§ **Directions for this task**:
Show, in full, each line of the data that contains "watering".

+++ Extracted material

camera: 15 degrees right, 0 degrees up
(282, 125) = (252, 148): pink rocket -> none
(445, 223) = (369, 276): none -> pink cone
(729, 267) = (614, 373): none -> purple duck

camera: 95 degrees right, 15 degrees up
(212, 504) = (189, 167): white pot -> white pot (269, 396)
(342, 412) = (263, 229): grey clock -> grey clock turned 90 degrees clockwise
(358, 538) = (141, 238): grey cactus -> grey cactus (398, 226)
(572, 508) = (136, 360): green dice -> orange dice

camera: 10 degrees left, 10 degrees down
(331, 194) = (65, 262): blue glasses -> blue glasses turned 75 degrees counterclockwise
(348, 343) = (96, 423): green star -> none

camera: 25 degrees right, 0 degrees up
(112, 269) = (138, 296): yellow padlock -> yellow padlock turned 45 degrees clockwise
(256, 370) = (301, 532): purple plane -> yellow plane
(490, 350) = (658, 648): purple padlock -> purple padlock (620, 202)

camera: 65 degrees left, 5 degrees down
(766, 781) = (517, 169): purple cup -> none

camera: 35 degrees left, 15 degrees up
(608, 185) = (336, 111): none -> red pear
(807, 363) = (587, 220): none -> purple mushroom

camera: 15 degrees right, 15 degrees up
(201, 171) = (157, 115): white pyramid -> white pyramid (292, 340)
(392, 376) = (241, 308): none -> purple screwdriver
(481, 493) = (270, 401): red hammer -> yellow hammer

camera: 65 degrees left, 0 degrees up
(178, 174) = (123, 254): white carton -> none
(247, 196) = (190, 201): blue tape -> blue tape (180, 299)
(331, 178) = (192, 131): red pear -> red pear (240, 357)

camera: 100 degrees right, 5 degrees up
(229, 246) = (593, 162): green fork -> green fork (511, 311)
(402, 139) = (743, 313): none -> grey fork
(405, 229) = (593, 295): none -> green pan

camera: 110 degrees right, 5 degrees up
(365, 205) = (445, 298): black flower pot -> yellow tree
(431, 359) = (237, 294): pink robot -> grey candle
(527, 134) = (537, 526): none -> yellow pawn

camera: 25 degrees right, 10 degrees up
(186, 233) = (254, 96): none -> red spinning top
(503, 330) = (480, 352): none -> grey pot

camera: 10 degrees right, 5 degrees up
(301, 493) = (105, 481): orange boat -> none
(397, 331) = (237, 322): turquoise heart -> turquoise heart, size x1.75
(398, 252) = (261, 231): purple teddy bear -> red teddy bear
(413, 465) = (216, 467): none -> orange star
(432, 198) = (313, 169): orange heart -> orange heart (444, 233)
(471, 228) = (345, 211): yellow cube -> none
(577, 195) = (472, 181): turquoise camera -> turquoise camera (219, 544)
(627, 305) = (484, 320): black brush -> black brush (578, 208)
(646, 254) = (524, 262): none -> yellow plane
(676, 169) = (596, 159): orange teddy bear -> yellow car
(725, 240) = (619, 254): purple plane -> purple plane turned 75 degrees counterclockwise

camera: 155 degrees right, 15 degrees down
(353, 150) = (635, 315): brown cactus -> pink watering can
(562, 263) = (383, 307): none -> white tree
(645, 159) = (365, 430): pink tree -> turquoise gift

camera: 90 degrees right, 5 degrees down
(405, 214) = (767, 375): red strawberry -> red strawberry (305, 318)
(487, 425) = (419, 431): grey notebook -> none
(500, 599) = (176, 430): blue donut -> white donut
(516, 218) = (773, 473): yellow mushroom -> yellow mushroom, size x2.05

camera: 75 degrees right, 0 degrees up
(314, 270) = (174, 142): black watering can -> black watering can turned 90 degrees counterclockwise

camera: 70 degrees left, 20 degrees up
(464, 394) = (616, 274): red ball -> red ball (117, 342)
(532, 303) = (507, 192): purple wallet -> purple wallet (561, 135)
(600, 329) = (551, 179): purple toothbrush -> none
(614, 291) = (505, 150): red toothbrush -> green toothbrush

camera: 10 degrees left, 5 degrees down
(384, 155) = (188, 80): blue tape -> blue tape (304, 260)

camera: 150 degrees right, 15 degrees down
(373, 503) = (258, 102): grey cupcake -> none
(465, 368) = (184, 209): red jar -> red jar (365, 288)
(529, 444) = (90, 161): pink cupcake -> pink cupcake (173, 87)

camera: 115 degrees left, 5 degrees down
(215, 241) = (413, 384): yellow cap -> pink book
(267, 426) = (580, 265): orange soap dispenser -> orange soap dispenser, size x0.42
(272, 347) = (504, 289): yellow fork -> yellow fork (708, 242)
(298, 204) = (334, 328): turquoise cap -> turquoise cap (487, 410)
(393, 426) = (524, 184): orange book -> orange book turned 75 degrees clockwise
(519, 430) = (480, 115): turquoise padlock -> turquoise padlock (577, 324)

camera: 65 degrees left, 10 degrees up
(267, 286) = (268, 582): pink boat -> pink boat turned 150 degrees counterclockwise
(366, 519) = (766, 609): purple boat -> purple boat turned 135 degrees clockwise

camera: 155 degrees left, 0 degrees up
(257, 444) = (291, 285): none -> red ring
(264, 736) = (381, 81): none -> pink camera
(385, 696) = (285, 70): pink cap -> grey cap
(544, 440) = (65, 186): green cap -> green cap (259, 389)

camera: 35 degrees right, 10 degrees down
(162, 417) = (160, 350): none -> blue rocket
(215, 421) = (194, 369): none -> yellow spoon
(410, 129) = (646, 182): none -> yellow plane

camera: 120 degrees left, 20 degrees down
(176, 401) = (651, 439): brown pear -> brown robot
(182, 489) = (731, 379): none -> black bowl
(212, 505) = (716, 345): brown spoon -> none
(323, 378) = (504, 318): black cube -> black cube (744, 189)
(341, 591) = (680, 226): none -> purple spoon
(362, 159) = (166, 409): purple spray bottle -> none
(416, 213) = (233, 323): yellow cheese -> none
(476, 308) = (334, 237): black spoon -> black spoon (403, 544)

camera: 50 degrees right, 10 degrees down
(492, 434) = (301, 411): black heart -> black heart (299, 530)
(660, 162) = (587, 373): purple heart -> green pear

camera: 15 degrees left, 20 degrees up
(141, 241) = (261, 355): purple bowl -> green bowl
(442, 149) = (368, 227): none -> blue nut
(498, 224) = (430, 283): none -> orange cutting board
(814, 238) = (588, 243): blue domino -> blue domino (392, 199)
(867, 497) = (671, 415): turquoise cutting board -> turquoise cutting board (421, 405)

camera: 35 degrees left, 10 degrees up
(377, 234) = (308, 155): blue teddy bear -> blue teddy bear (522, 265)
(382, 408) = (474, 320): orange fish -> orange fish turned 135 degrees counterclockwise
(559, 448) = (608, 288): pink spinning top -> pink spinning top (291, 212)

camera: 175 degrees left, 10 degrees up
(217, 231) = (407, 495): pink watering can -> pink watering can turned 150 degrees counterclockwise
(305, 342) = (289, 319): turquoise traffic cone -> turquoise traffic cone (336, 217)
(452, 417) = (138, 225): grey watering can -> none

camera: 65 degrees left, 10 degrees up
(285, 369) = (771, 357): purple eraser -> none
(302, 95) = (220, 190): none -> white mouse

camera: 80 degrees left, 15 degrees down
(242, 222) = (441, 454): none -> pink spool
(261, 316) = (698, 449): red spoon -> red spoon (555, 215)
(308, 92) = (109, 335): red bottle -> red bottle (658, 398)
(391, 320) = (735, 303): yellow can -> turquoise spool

++++++

§ **Result for this task**:
(353, 150) = (635, 315): brown cactus -> pink watering can
(314, 270) = (174, 142): black watering can -> black watering can turned 90 degrees counterclockwise
(217, 231) = (407, 495): pink watering can -> pink watering can turned 150 degrees counterclockwise
(452, 417) = (138, 225): grey watering can -> none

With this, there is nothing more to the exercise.